* [Problem to solve]: Print out the records precisely, keeping each line identical to its source.
------------------------
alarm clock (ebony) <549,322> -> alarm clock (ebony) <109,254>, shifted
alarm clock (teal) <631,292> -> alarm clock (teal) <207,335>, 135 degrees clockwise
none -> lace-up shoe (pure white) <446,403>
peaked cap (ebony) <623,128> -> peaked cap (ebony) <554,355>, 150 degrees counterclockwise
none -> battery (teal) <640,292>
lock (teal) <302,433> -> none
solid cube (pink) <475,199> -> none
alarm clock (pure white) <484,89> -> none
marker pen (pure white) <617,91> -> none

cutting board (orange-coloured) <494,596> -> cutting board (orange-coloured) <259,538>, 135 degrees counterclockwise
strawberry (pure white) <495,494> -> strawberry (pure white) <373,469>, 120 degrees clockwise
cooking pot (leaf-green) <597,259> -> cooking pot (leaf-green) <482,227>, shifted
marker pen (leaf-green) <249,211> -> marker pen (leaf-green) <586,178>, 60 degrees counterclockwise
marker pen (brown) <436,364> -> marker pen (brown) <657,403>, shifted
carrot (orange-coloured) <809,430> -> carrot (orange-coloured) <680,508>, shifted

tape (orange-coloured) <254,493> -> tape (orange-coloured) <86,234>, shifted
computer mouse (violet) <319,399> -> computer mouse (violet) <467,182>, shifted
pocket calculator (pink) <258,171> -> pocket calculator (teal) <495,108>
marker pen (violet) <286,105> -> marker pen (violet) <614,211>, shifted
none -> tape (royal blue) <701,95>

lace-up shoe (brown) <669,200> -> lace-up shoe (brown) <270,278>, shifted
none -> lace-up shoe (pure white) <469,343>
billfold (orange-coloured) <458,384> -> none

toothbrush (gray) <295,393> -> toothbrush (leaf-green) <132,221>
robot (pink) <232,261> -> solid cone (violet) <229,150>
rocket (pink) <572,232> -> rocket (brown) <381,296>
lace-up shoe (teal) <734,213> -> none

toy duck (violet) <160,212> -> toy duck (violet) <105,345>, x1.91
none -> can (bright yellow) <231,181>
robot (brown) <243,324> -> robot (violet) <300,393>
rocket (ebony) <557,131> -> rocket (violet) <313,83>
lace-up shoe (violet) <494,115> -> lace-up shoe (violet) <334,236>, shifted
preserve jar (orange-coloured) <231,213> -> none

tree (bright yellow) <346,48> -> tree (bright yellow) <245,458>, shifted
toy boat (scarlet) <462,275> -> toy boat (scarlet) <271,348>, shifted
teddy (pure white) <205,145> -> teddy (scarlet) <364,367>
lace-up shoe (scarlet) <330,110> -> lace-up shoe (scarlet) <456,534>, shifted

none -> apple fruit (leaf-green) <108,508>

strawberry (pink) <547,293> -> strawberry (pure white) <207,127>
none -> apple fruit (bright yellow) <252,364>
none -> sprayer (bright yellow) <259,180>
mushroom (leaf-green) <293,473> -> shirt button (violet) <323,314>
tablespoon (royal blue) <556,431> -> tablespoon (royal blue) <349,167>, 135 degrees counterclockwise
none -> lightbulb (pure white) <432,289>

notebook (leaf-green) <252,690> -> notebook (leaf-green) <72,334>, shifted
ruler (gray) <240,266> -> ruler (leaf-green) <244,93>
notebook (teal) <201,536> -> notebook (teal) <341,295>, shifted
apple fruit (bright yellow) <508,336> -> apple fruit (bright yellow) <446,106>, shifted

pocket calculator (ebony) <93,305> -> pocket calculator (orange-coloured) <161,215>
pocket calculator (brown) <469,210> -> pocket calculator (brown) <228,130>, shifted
------------------------
* [Result]:
alarm clock (ebony) <549,322> -> alarm clock (ebony) <109,254>, shifted
alarm clock (teal) <631,292> -> alarm clock (teal) <207,335>, 135 degrees clockwise
none -> lace-up shoe (pure white) <446,403>
peaked cap (ebony) <623,128> -> peaked cap (ebony) <554,355>, 150 degrees counterclockwise
none -> battery (teal) <640,292>
lock (teal) <302,433> -> none
solid cube (pink) <475,199> -> none
alarm clock (pure white) <484,89> -> none
marker pen (pure white) <617,91> -> none

cutting board (orange-coloured) <494,596> -> cutting board (orange-coloured) <259,538>, 135 degrees counterclockwise
strawberry (pure white) <495,494> -> strawberry (pure white) <373,469>, 120 degrees clockwise
cooking pot (leaf-green) <597,259> -> cooking pot (leaf-green) <482,227>, shifted
marker pen (leaf-green) <249,211> -> marker pen (leaf-green) <586,178>, 60 degrees counterclockwise
marker pen (brown) <436,364> -> marker pen (brown) <657,403>, shifted
carrot (orange-coloured) <809,430> -> carrot (orange-coloured) <680,508>, shifted

tape (orange-coloured) <254,493> -> tape (orange-coloured) <86,234>, shifted
computer mouse (violet) <319,399> -> computer mouse (violet) <467,182>, shifted
pocket calculator (pink) <258,171> -> pocket calculator (teal) <495,108>
marker pen (violet) <286,105> -> marker pen (violet) <614,211>, shifted
none -> tape (royal blue) <701,95>

lace-up shoe (brown) <669,200> -> lace-up shoe (brown) <270,278>, shifted
none -> lace-up shoe (pure white) <469,343>
billfold (orange-coloured) <458,384> -> none

toothbrush (gray) <295,393> -> toothbrush (leaf-green) <132,221>
robot (pink) <232,261> -> solid cone (violet) <229,150>
rocket (pink) <572,232> -> rocket (brown) <381,296>
lace-up shoe (teal) <734,213> -> none

toy duck (violet) <160,212> -> toy duck (violet) <105,345>, x1.91
none -> can (bright yellow) <231,181>
robot (brown) <243,324> -> robot (violet) <300,393>
rocket (ebony) <557,131> -> rocket (violet) <313,83>
lace-up shoe (violet) <494,115> -> lace-up shoe (violet) <334,236>, shifted
preserve jar (orange-coloured) <231,213> -> none

tree (bright yellow) <346,48> -> tree (bright yellow) <245,458>, shifted
toy boat (scarlet) <462,275> -> toy boat (scarlet) <271,348>, shifted
teddy (pure white) <205,145> -> teddy (scarlet) <364,367>
lace-up shoe (scarlet) <330,110> -> lace-up shoe (scarlet) <456,534>, shifted

none -> apple fruit (leaf-green) <108,508>

strawberry (pink) <547,293> -> strawberry (pure white) <207,127>
none -> apple fruit (bright yellow) <252,364>
none -> sprayer (bright yellow) <259,180>
mushroom (leaf-green) <293,473> -> shirt button (violet) <323,314>
tablespoon (royal blue) <556,431> -> tablespoon (royal blue) <349,167>, 135 degrees counterclockwise
none -> lightbulb (pure white) <432,289>

notebook (leaf-green) <252,690> -> notebook (leaf-green) <72,334>, shifted
ruler (gray) <240,266> -> ruler (leaf-green) <244,93>
notebook (teal) <201,536> -> notebook (teal) <341,295>, shifted
apple fruit (bright yellow) <508,336> -> apple fruit (bright yellow) <446,106>, shifted

pocket calculator (ebony) <93,305> -> pocket calculator (orange-coloured) <161,215>
pocket calculator (brown) <469,210> -> pocket calculator (brown) <228,130>, shifted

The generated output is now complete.